• [Task statement]:
Write out the records word for word, with no pictures.

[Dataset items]
_ _ _ _
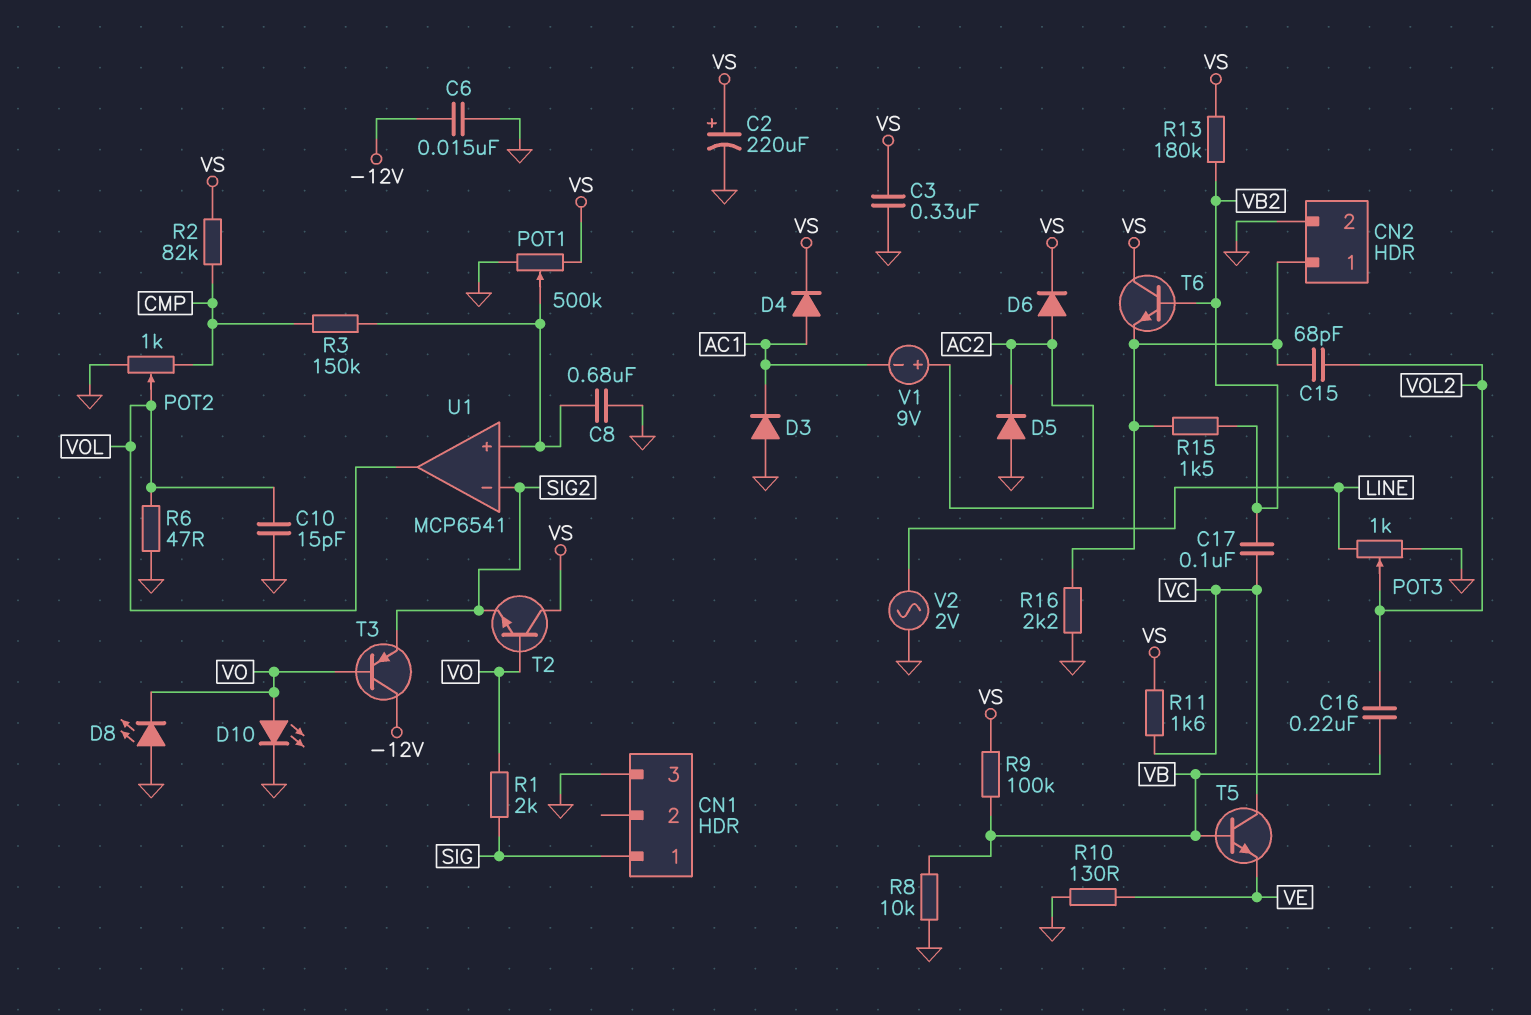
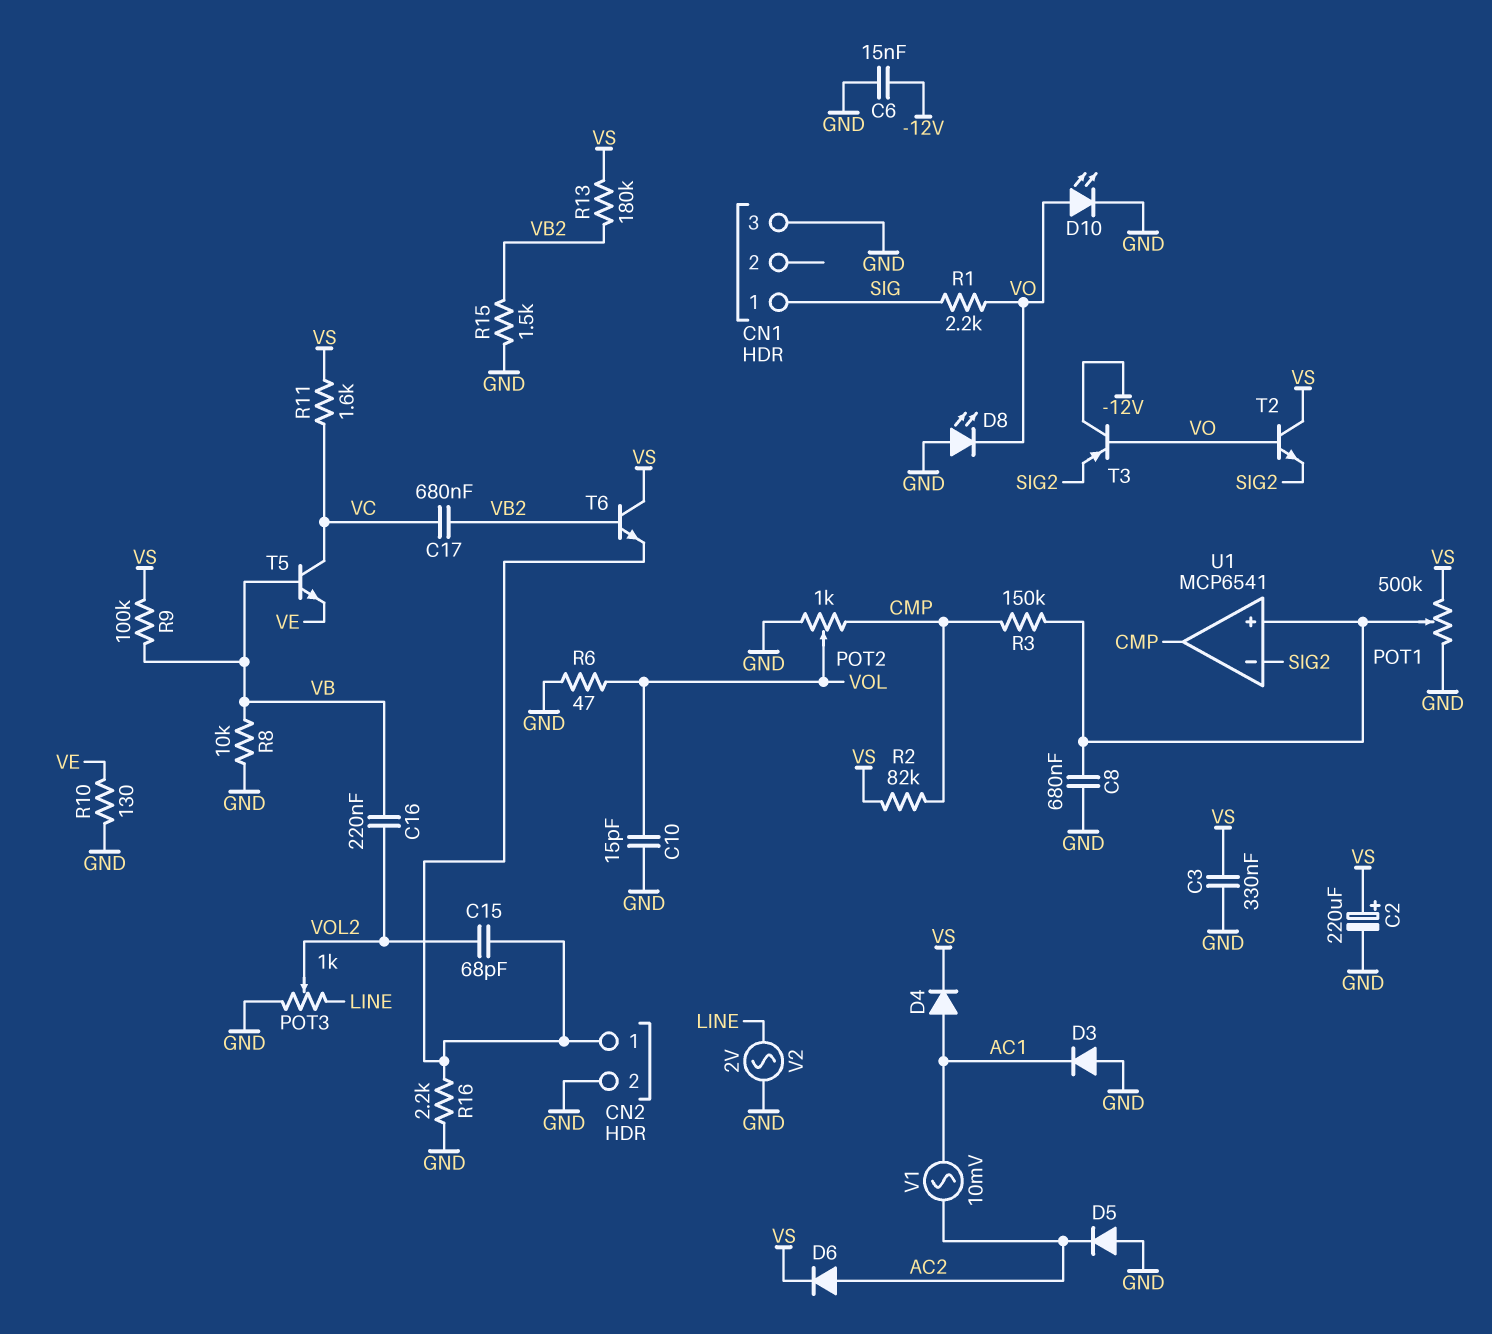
C17: 100nF (VB2, VC) -> 680nF (VB2, VC)
R1: 2k (SIG, VO) -> 2.2k (SIG, VO)
R15: 1.5k (CN2/1, VB2) -> 1.5k (GND, VB2)
U1 pin out: VOL -> CMP
V1: 9V (plus AC2, minus AC1) -> AC 10mV (AC1, AC2)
_ _ _ _
• [Task solution]:
C17: 100nF (VB2, VC) -> 680nF (VB2, VC)
R1: 2k (SIG, VO) -> 2.2k (SIG, VO)
R15: 1.5k (CN2/1, VB2) -> 1.5k (GND, VB2)
U1 pin out: VOL -> CMP
V1: 9V (plus AC2, minus AC1) -> AC 10mV (AC1, AC2)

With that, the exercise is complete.